With the material below, print exactly the lines between the line holding "building: [150,241,212,302] -> none" and the line holding "building: [44,261,87,305] -> [38,208,84,255]", inclusive. Add nothing else.
======== EXERCISE DATA
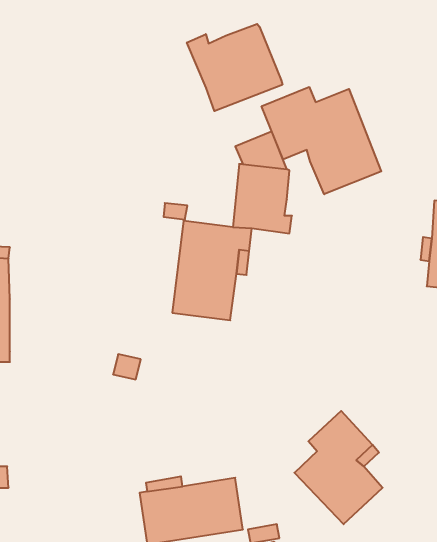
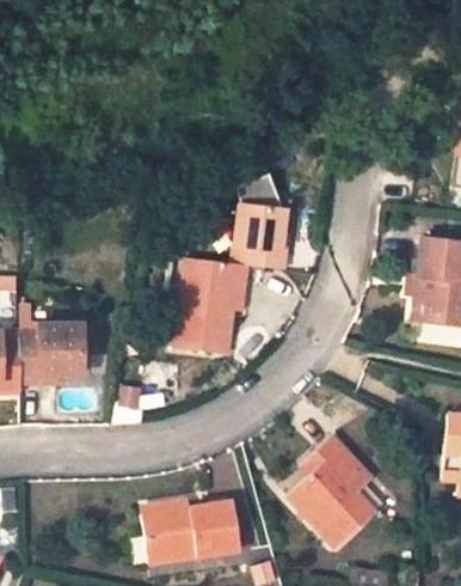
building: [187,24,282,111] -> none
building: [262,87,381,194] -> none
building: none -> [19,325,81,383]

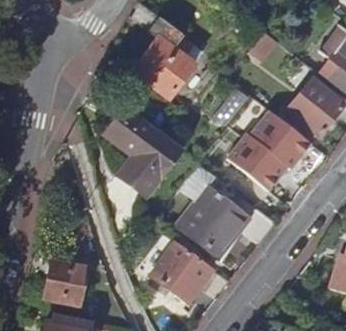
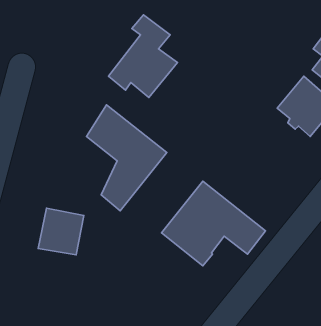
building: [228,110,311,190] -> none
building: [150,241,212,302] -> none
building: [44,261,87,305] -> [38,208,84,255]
================
======== EXERCISE DATA
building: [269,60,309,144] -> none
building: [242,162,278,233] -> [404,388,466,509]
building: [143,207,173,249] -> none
================
======== EXERCISE DATA
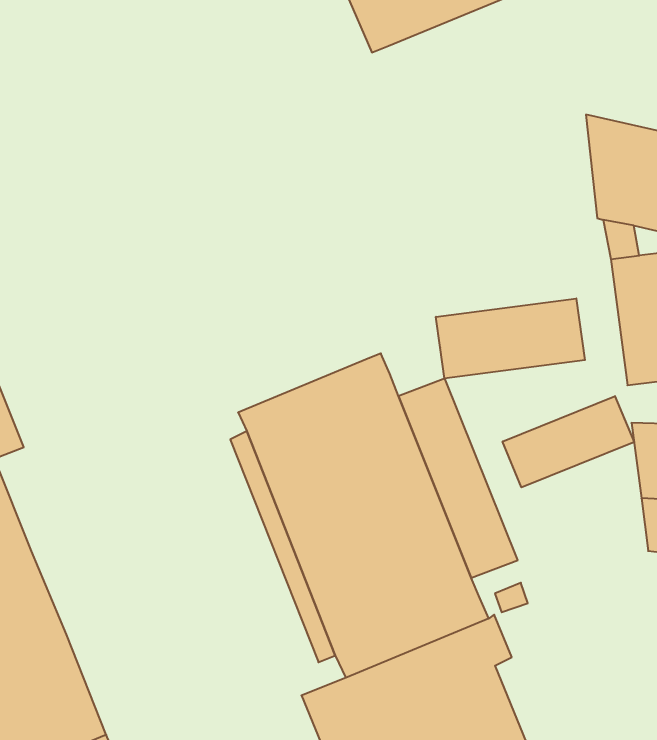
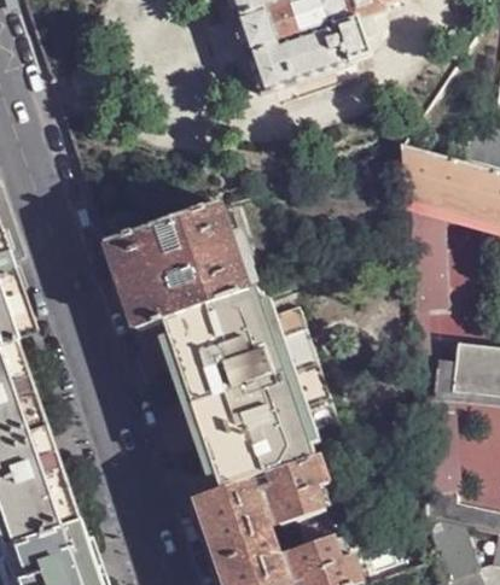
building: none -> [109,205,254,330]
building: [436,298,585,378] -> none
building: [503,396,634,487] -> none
================
▶ [REPLY TO THE EXERCISE]
building: [150,241,212,302] -> none
building: [44,261,87,305] -> [38,208,84,255]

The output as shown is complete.